Go through the listing below and retype exactly the lines starting at the one with "turquoise glasses [384,253,466,326]" and ending at the one with "orange glasses [576,58,649,103]", skipping pictures.

Start of Block

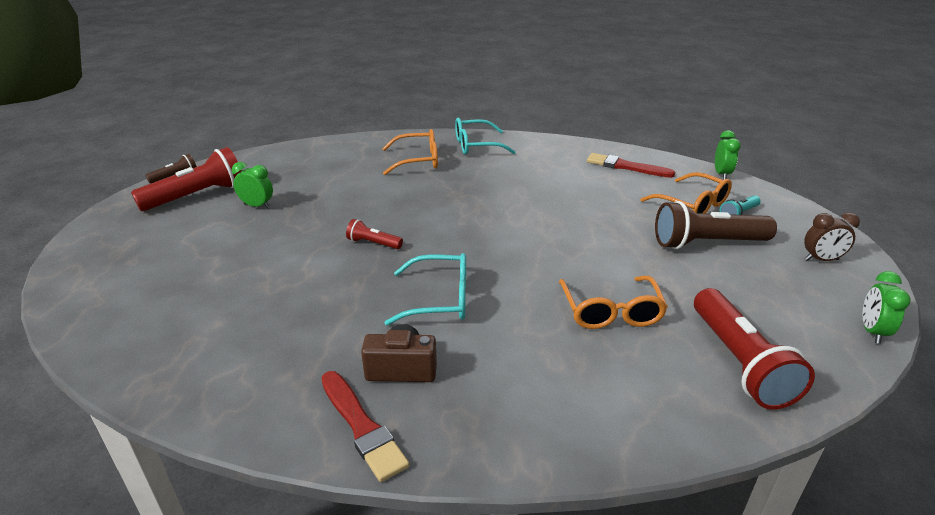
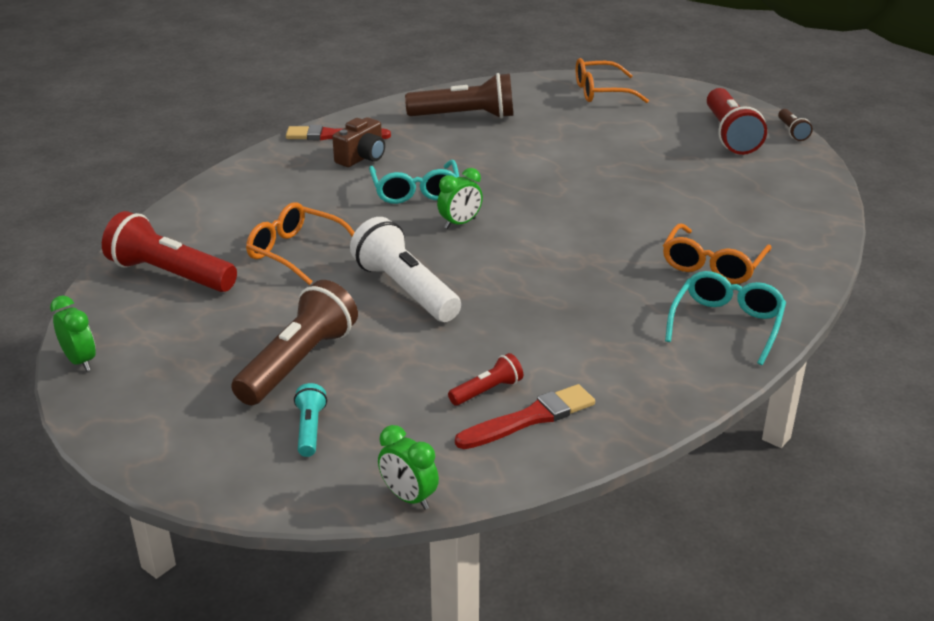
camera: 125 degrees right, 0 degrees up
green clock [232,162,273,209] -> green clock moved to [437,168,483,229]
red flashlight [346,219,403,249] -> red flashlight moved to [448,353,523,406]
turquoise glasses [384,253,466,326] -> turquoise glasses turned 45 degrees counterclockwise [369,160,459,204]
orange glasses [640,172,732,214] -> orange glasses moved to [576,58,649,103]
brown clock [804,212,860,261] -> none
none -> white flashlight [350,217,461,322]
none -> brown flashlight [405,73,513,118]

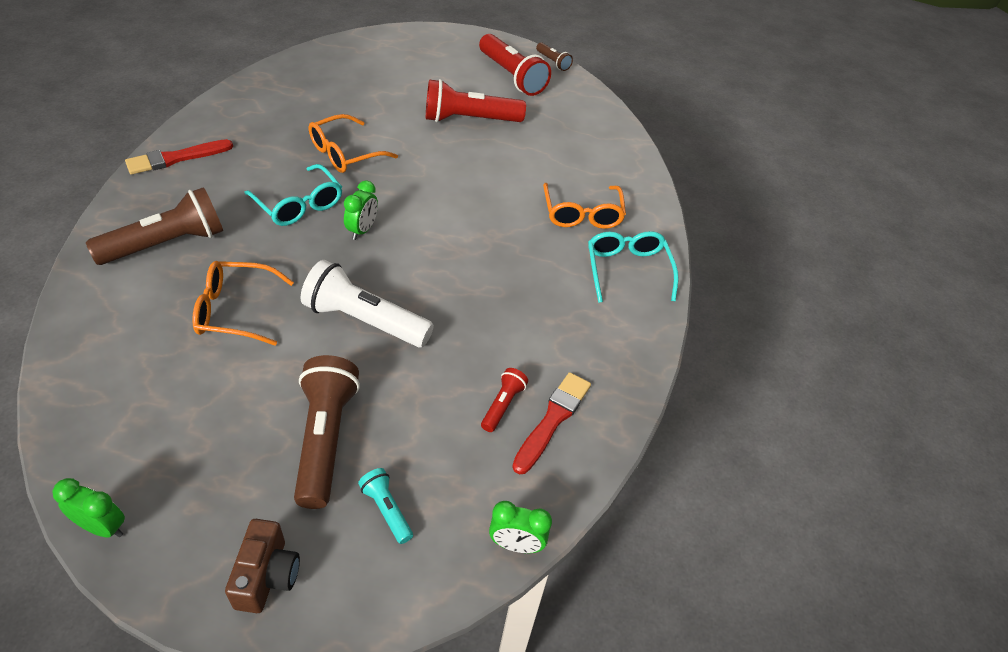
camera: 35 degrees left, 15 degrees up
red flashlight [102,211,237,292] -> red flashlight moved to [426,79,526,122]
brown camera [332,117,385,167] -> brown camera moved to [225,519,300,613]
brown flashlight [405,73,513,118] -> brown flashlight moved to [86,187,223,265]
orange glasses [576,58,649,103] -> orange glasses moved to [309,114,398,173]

End of Block
Start of Block

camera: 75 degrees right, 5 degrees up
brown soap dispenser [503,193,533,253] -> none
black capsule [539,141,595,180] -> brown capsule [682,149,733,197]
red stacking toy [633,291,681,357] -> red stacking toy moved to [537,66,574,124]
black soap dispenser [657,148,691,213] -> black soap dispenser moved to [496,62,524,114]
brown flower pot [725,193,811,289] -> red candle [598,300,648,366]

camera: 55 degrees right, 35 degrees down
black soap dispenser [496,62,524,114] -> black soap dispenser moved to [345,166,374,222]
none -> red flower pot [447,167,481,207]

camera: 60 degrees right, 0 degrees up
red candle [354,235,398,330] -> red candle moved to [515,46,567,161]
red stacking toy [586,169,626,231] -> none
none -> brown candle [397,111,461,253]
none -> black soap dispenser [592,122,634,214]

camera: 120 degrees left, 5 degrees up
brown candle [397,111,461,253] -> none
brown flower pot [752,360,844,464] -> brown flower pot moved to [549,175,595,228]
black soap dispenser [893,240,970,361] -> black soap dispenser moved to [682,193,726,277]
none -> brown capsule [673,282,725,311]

End of Block

The completed task:
turquoise glasses [384,253,466,326] -> turquoise glasses turned 45 degrees counterclockwise [369,160,459,204]
orange glasses [640,172,732,214] -> orange glasses moved to [576,58,649,103]
brown clock [804,212,860,261] -> none
none -> white flashlight [350,217,461,322]
none -> brown flashlight [405,73,513,118]

camera: 35 degrees left, 15 degrees up
red flashlight [102,211,237,292] -> red flashlight moved to [426,79,526,122]
brown camera [332,117,385,167] -> brown camera moved to [225,519,300,613]
brown flashlight [405,73,513,118] -> brown flashlight moved to [86,187,223,265]
orange glasses [576,58,649,103] -> orange glasses moved to [309,114,398,173]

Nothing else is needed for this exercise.